### Instructions to follow
Please take the lines from the one holding "(293, 325) = (221, 308): red" through the one holding "(596, 534) = (354, 647): purple donut -> none" in the data below and copy them exactly.

### Dataset records
--- START ---
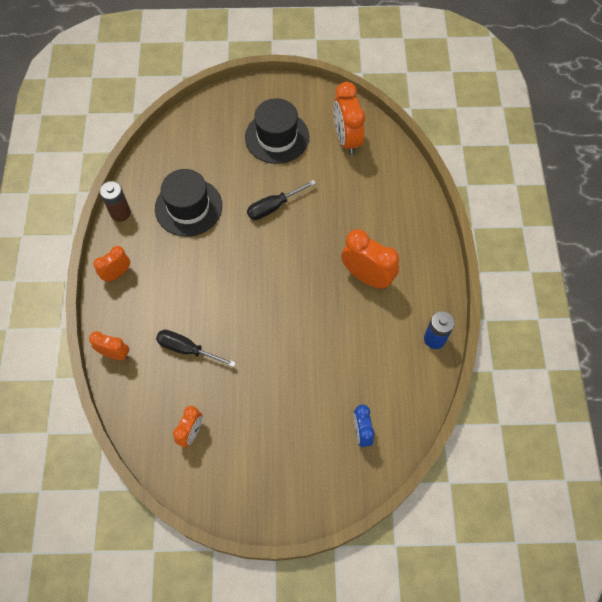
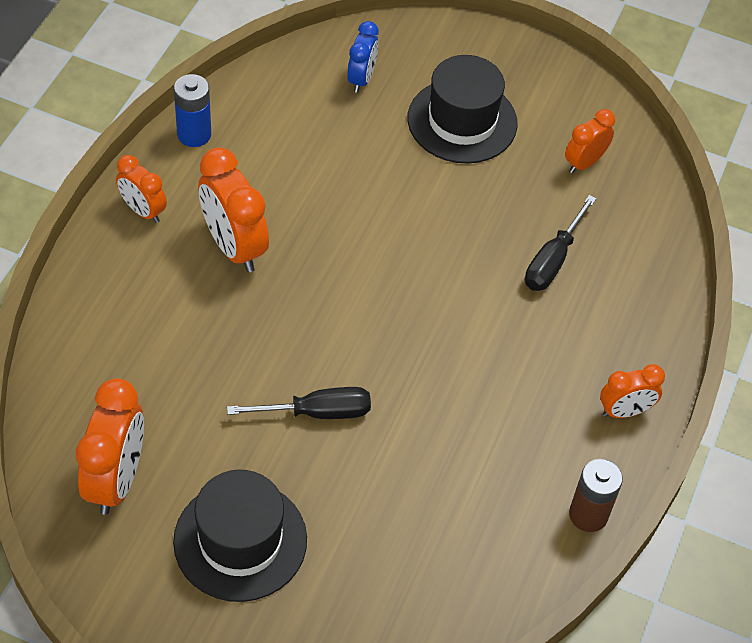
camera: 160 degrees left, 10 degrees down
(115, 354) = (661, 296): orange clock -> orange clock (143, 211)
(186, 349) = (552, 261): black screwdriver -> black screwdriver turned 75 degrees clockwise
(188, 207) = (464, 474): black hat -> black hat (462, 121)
--- END ---
--- START ---
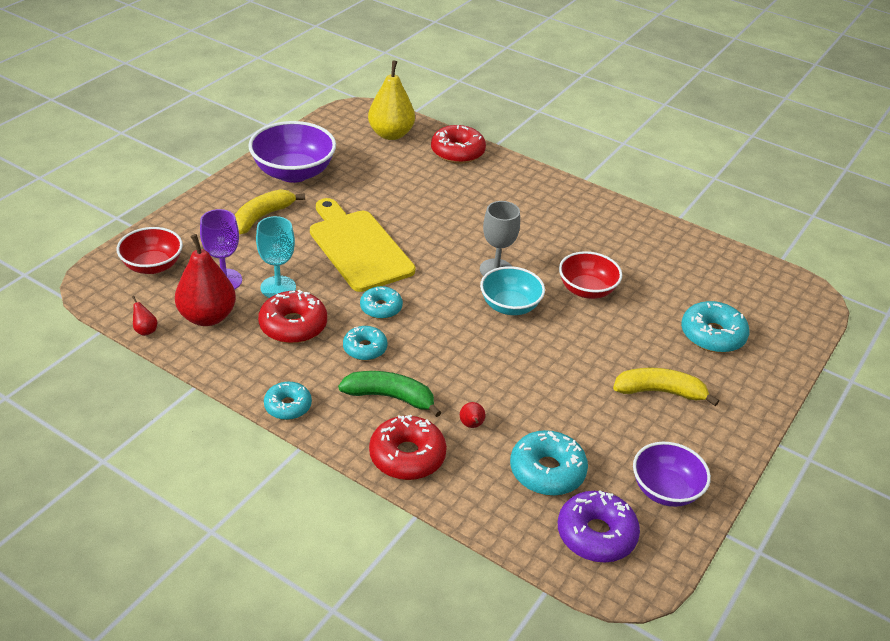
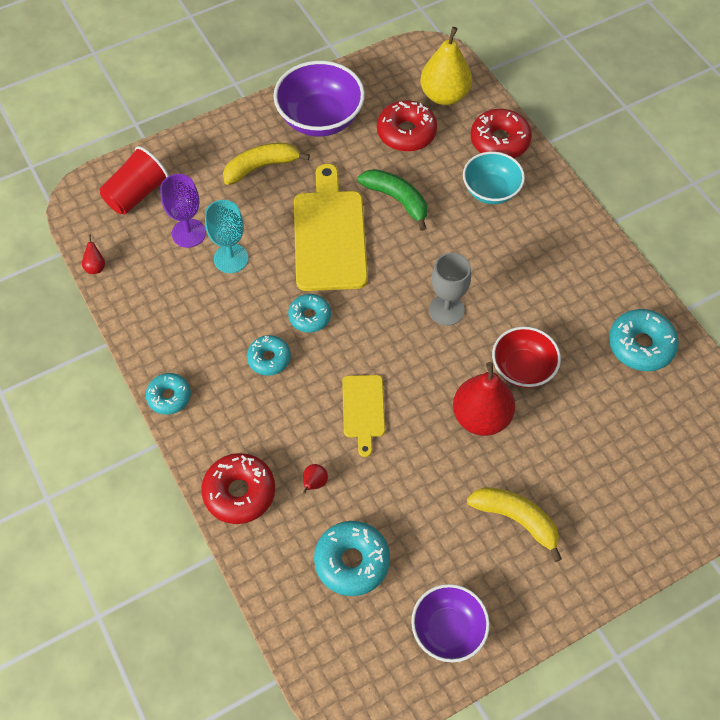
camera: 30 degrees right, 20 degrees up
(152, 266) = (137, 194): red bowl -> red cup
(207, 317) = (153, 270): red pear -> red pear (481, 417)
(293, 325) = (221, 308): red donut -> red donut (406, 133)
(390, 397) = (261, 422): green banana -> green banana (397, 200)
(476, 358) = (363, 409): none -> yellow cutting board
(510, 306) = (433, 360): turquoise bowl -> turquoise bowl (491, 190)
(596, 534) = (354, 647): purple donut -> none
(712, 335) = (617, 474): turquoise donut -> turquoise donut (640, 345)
--- END ---
--- START ---
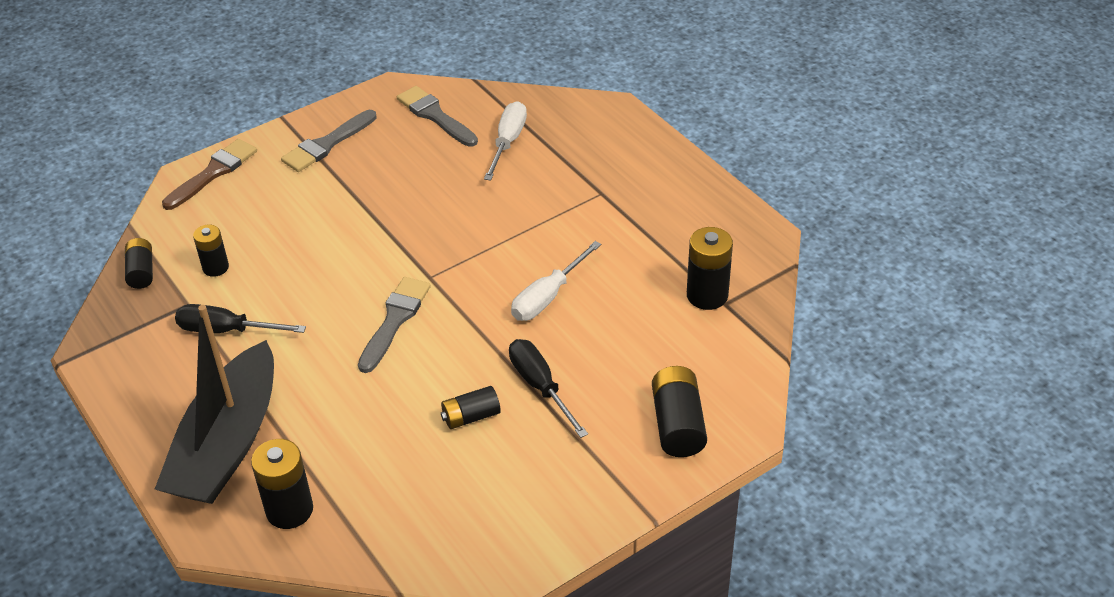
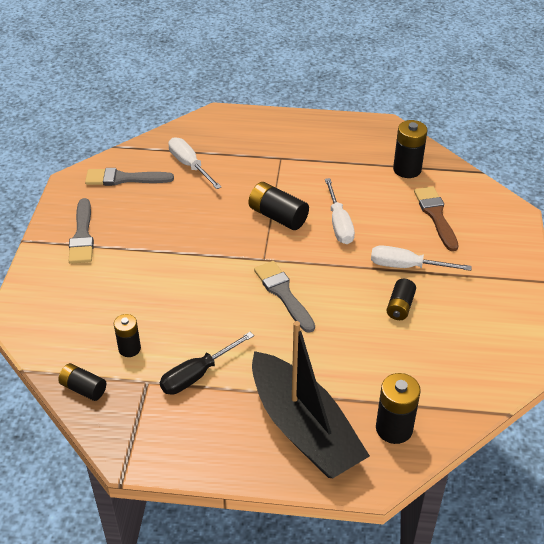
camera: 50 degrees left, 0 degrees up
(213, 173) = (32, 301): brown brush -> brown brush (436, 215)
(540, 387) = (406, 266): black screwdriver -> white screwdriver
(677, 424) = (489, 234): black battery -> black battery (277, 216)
--- END ---
### Written reply
(293, 325) = (221, 308): red donut -> red donut (406, 133)
(390, 397) = (261, 422): green banana -> green banana (397, 200)
(476, 358) = (363, 409): none -> yellow cutting board
(510, 306) = (433, 360): turquoise bowl -> turquoise bowl (491, 190)
(596, 534) = (354, 647): purple donut -> none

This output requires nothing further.